What you have to do
Please copy, exactly as they appear below, the lines from the one containing "U1 pin GND: VBAT -> GND" through the one containing "U2 pin in-: VSS -> FB".

(Items listed in a dataset)
· · ·
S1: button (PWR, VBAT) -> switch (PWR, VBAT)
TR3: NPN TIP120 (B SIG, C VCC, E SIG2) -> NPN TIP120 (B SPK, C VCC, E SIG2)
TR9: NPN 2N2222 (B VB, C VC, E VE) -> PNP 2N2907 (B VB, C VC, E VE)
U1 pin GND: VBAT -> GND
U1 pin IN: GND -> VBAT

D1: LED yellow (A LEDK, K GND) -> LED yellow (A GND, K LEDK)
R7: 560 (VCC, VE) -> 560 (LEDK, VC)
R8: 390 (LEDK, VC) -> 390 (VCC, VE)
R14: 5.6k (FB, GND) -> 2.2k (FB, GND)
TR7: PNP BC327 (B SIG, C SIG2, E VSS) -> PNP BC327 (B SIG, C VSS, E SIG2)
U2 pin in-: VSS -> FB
· · ·
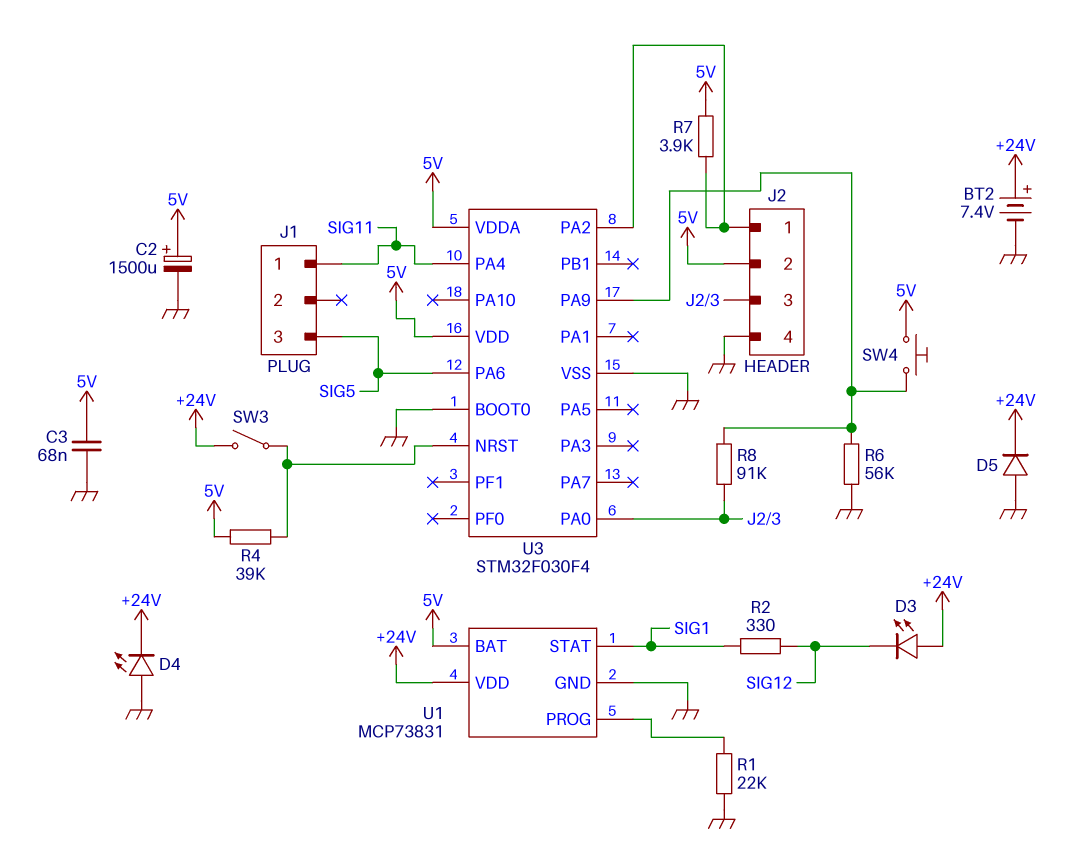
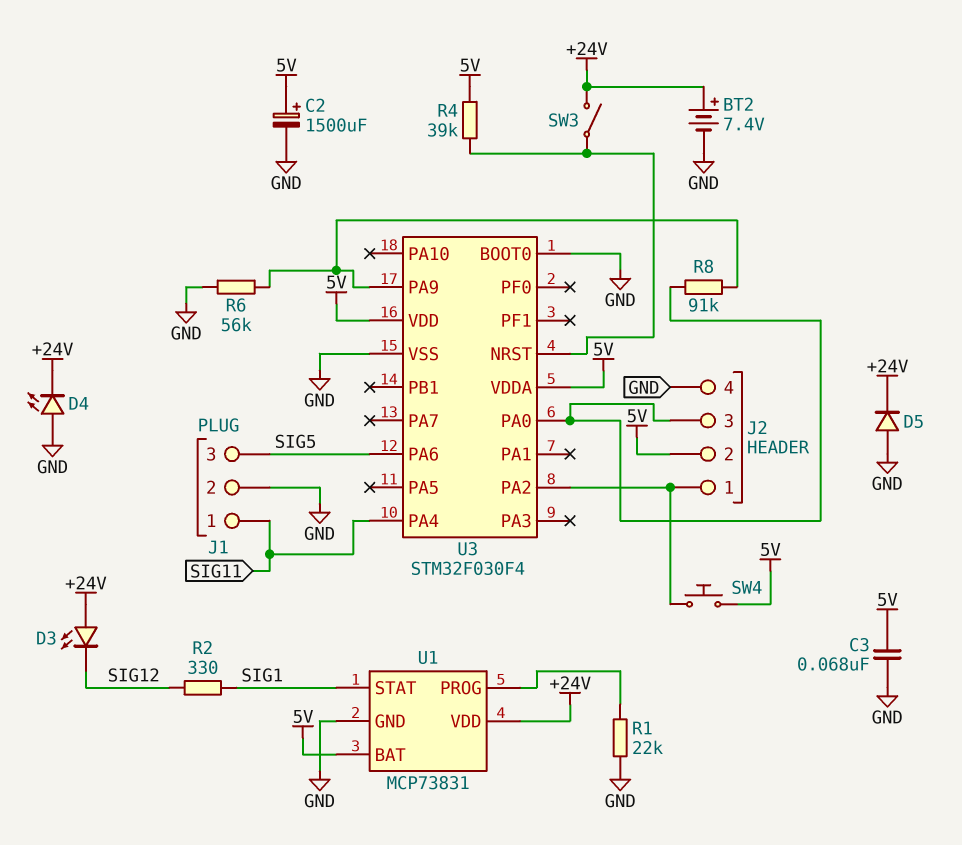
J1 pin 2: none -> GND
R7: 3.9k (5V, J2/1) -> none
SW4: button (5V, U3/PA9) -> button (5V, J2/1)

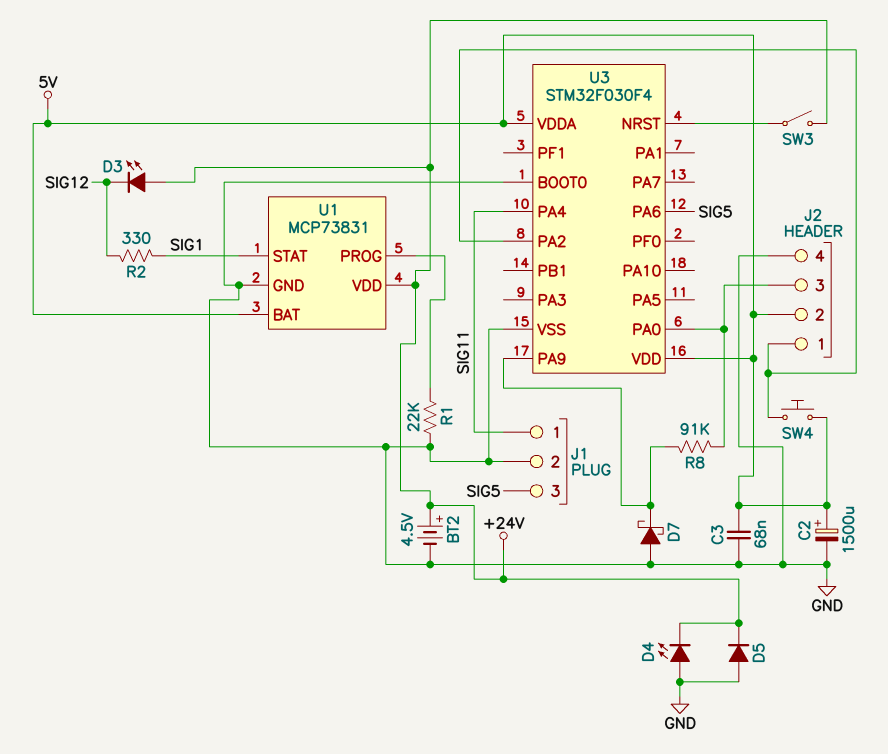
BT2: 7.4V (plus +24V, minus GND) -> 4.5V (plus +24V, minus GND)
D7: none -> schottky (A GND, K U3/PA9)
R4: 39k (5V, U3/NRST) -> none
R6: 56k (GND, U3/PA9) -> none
· · ·
Response to this task
U1 pin GND: VBAT -> GND
U1 pin IN: GND -> VBAT

D1: LED yellow (A LEDK, K GND) -> LED yellow (A GND, K LEDK)
R7: 560 (VCC, VE) -> 560 (LEDK, VC)
R8: 390 (LEDK, VC) -> 390 (VCC, VE)
R14: 5.6k (FB, GND) -> 2.2k (FB, GND)
TR7: PNP BC327 (B SIG, C SIG2, E VSS) -> PNP BC327 (B SIG, C VSS, E SIG2)
U2 pin in-: VSS -> FB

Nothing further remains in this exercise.